─── Provided material ───
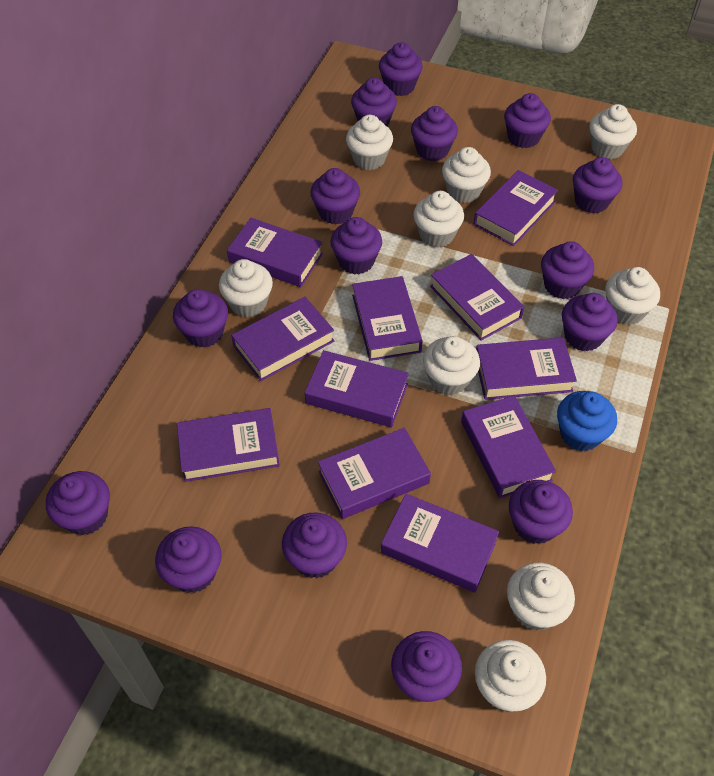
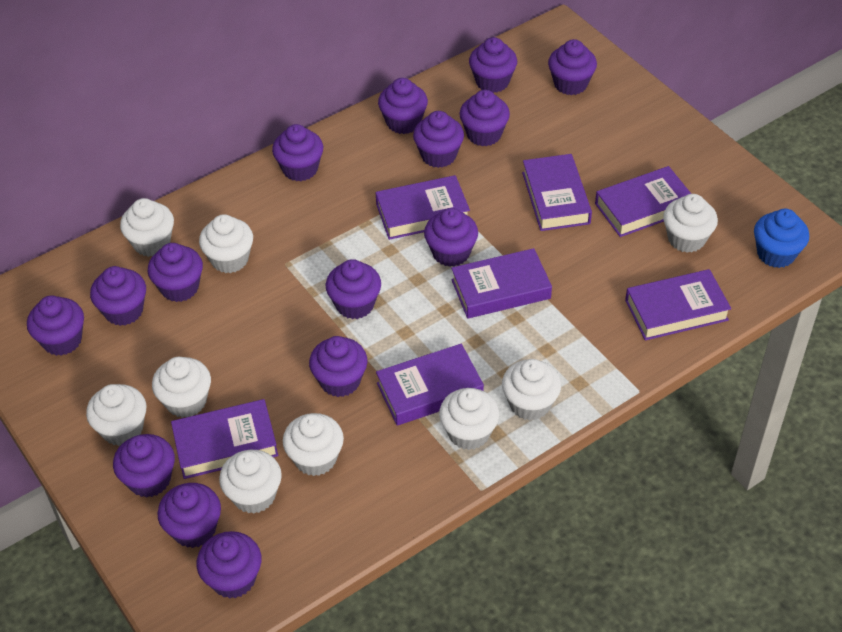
purple book: 11 -> 7

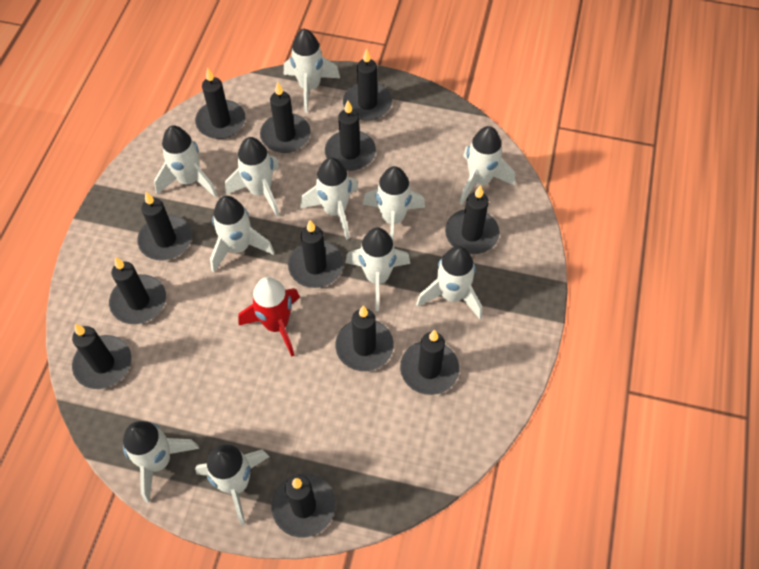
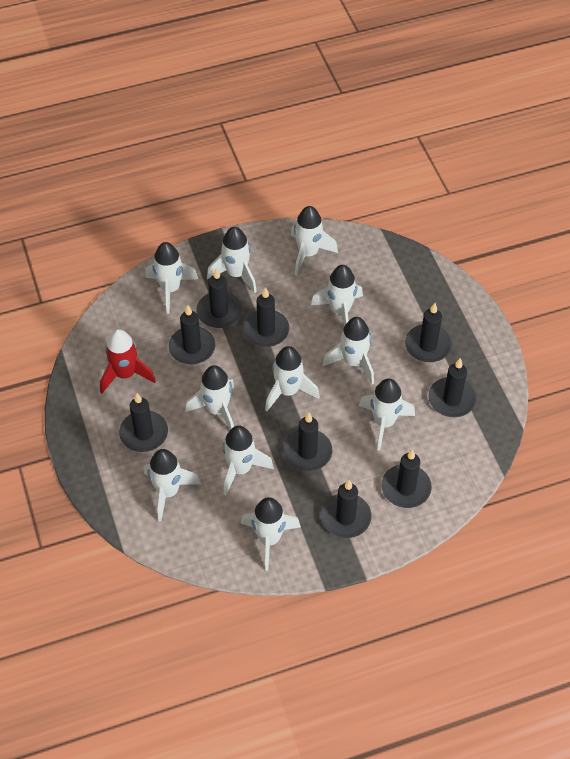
black candle: 12 -> 9

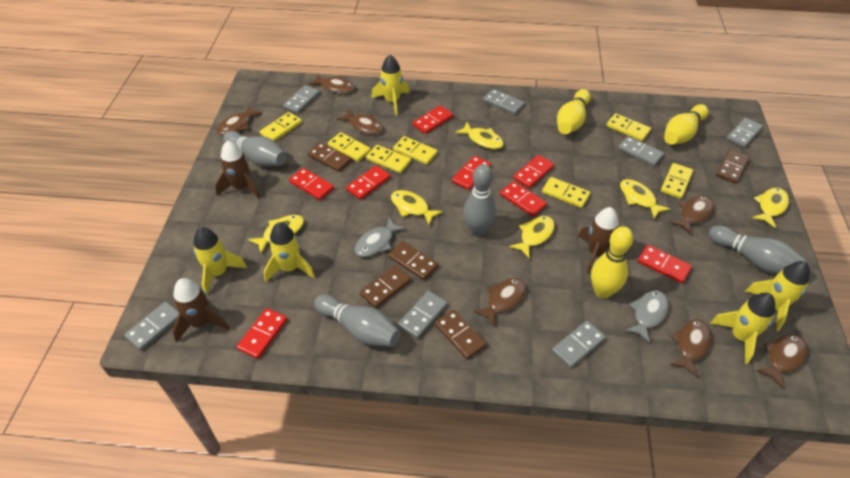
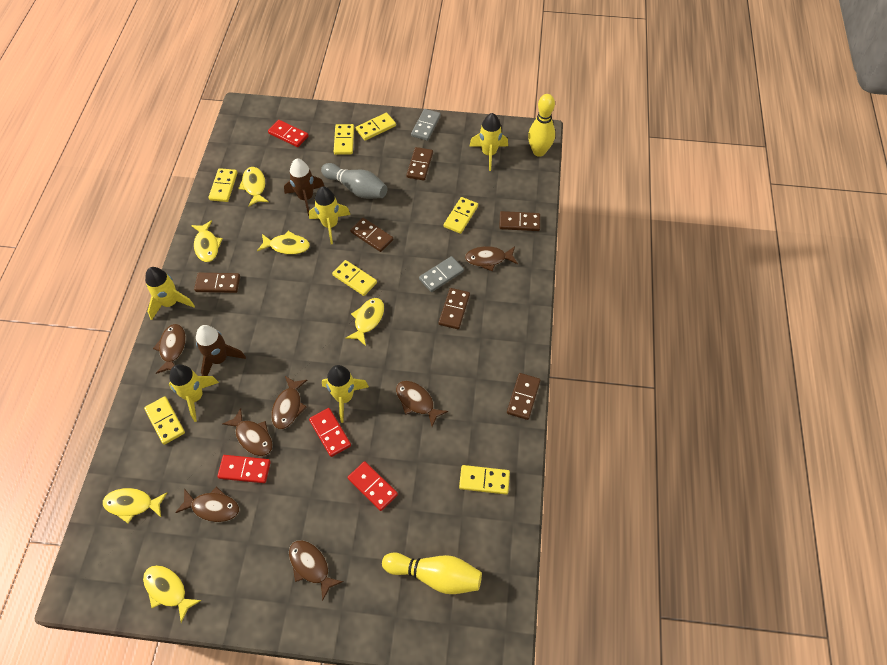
brown domino: 5 -> 6
brown rocket: 3 -> 2
grey bowling pin: 4 -> 1
grey domino: 7 -> 2
grey fish: 2 -> 0
red domino: 8 -> 4
yellow bowling pin: 3 -> 2

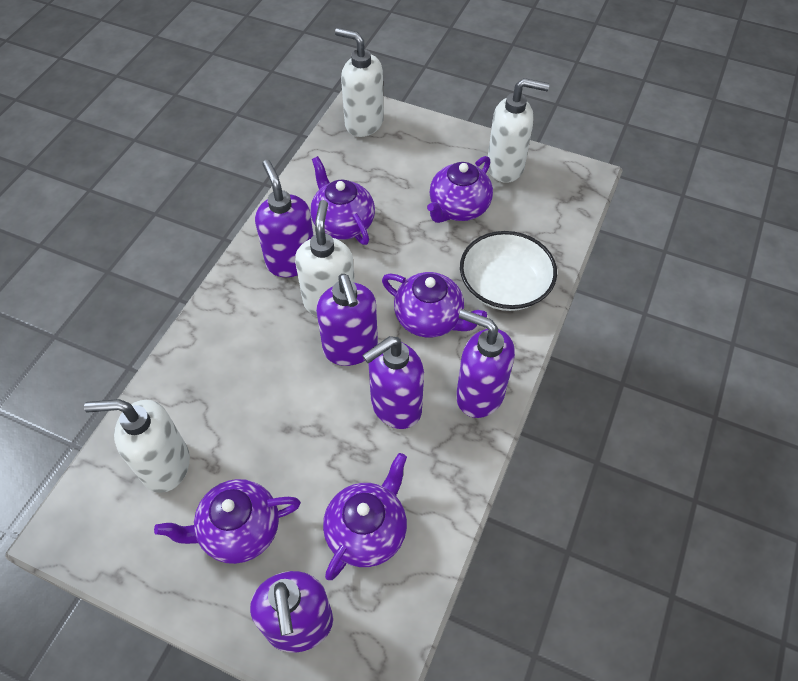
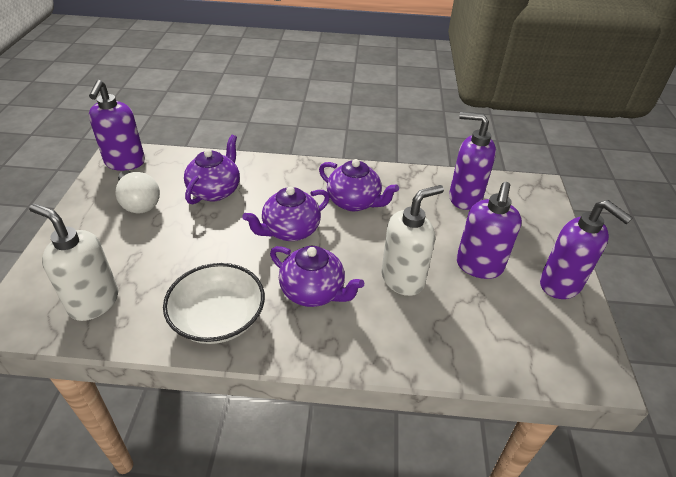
purple soap dispenser: 5 -> 4
purple teapot: 5 -> 4
white light bulb: 0 -> 1
white soap dispenser: 4 -> 2

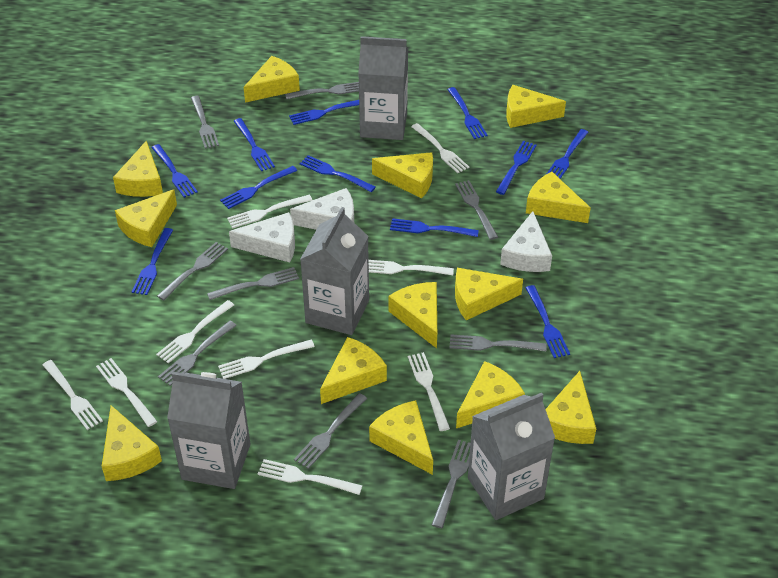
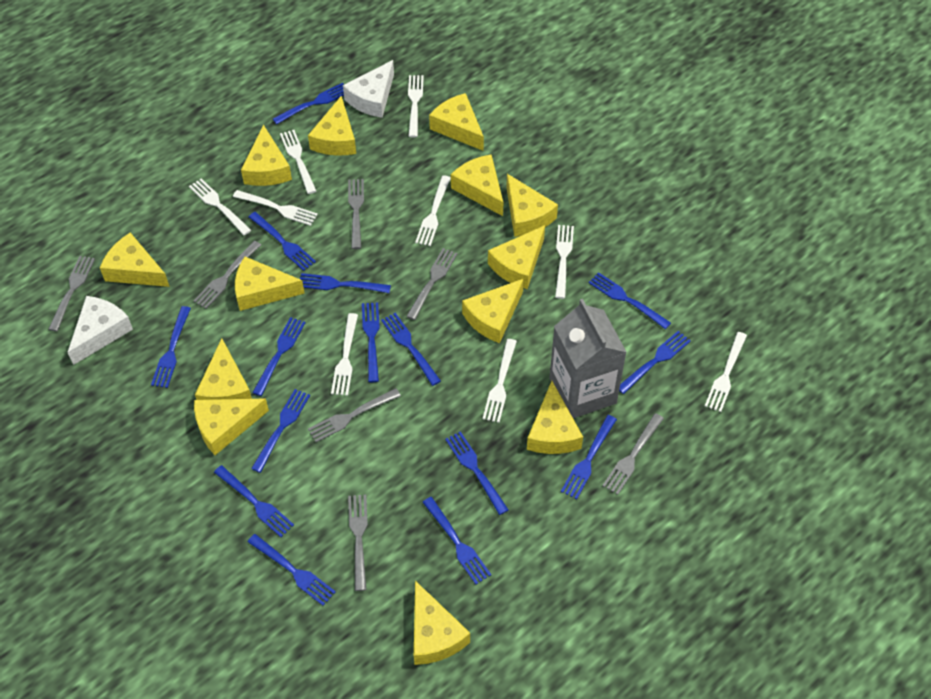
blue fork: 11 -> 15
grey carton: 4 -> 1
grey fork: 9 -> 7
white cheese: 3 -> 2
───
What is being asked: Copy out the data verbatim, with no pictures.

Solution for this task:
purple book: 11 -> 7

black candle: 12 -> 9

brown domino: 5 -> 6
brown rocket: 3 -> 2
grey bowling pin: 4 -> 1
grey domino: 7 -> 2
grey fish: 2 -> 0
red domino: 8 -> 4
yellow bowling pin: 3 -> 2

purple soap dispenser: 5 -> 4
purple teapot: 5 -> 4
white light bulb: 0 -> 1
white soap dispenser: 4 -> 2

blue fork: 11 -> 15
grey carton: 4 -> 1
grey fork: 9 -> 7
white cheese: 3 -> 2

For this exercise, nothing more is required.